**Task brief**. Once the line containing "(340, 439) = (465, 181): grey" is found in the entries below, restate it and each following line word for word, stopping after the line containing "(604, 156) = (152, 287): red".

(Beginning of Material provided)

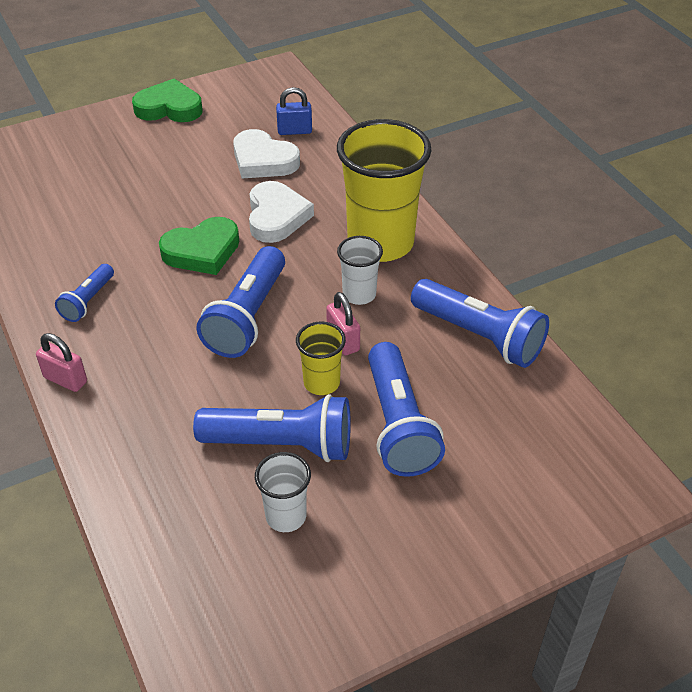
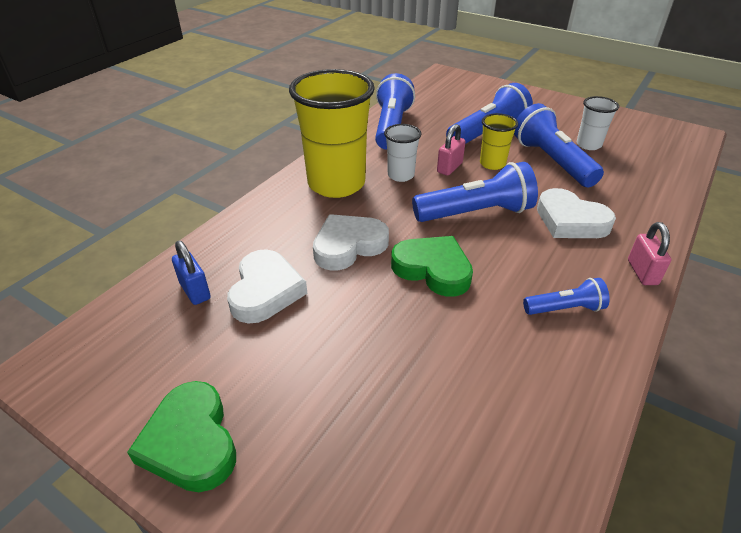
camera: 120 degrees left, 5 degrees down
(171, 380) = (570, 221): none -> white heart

(End of Material provided)
(Beginning of Material provided)

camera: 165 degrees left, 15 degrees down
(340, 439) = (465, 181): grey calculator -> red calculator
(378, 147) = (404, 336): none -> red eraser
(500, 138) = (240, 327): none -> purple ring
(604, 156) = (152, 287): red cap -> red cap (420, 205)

(End of Material provided)

**Written answer**.
(340, 439) = (465, 181): grey calculator -> red calculator
(378, 147) = (404, 336): none -> red eraser
(500, 138) = (240, 327): none -> purple ring
(604, 156) = (152, 287): red cap -> red cap (420, 205)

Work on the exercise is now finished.